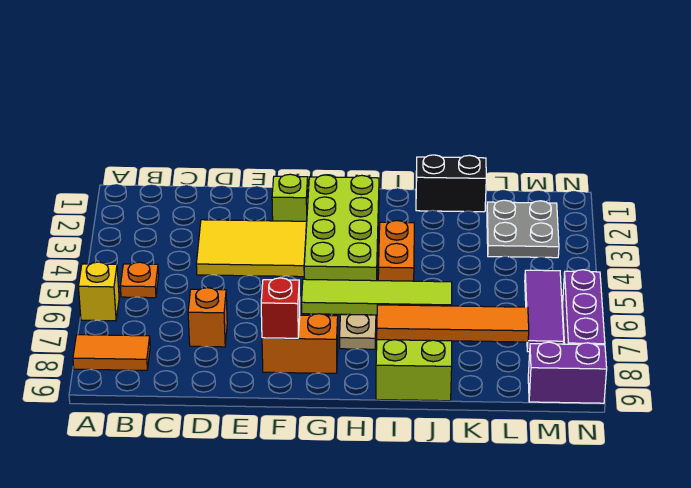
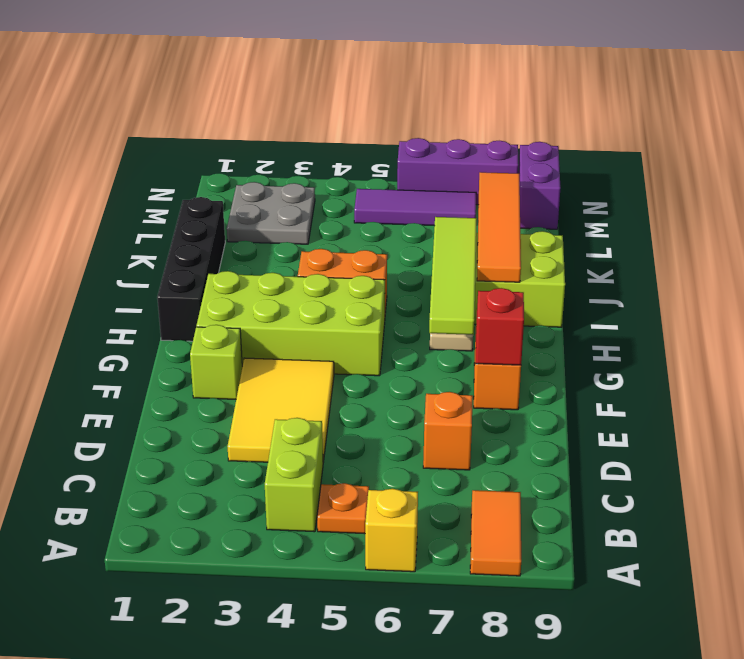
none -> lime 1x2 brick [265,418,323,532]
black 1x2 brick [416,155,486,212] -> black 1x4 brick [157,197,225,341]

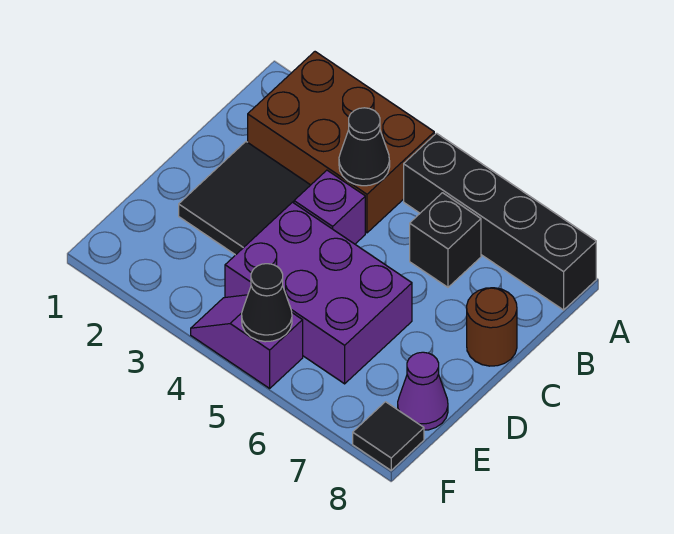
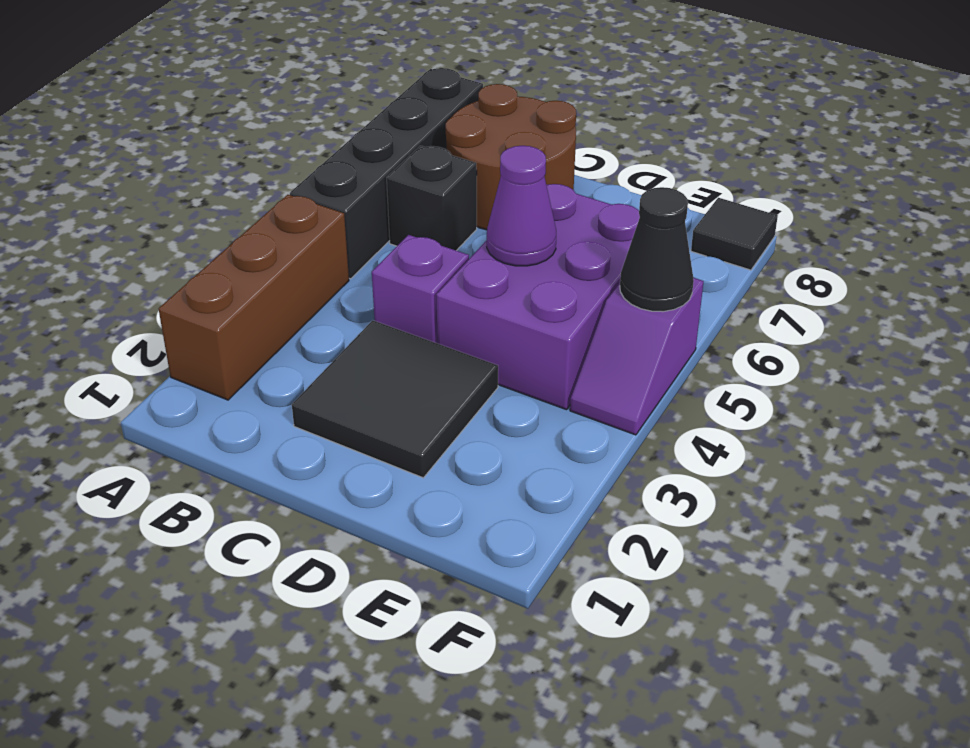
brown 2x3 brick [248,52,434,233] -> brown 1x3 brick [159,195,349,400]
black 1x1 cone [339,108,390,186] -> none
brown 1x1 round brick [467,288,517,366] -> brown 2x2 round brick [446,84,576,230]
purple 1x1 cone [398,352,448,430] -> purple 1x1 cone moved to [487,146,556,266]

Task:
Report the count, and only the count, of lines in the records above that contain "brick".

Task solution:
4